Stored dataset items:
»»

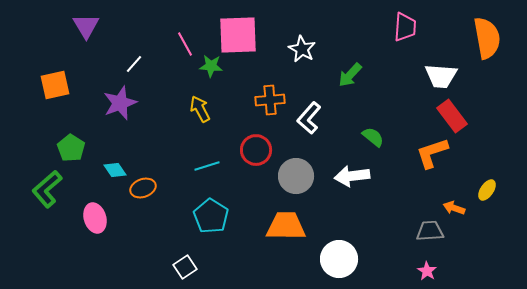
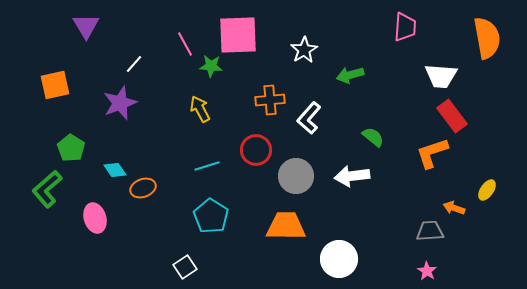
white star: moved 2 px right, 1 px down; rotated 12 degrees clockwise
green arrow: rotated 32 degrees clockwise
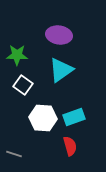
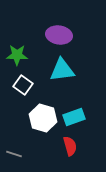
cyan triangle: moved 1 px right; rotated 28 degrees clockwise
white hexagon: rotated 12 degrees clockwise
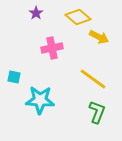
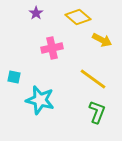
yellow arrow: moved 3 px right, 3 px down
cyan star: rotated 12 degrees clockwise
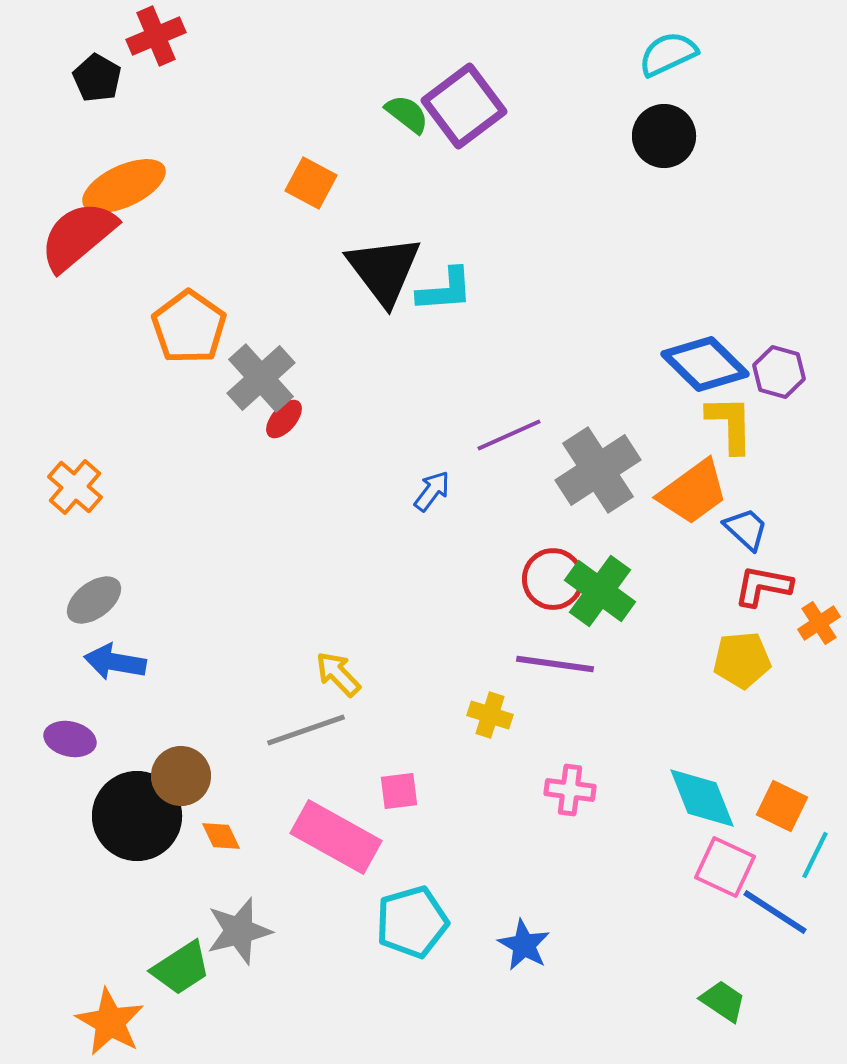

««

### WHAT IS BEING ASKED
Leave the pictures behind and transcribe every record above exactly.

### COMPLETED TASK
white star: moved 2 px right, 1 px down; rotated 12 degrees clockwise
green arrow: rotated 32 degrees clockwise
cyan triangle: moved 1 px right; rotated 28 degrees clockwise
white hexagon: rotated 12 degrees clockwise
yellow arrow: moved 3 px right, 3 px down
cyan star: rotated 12 degrees clockwise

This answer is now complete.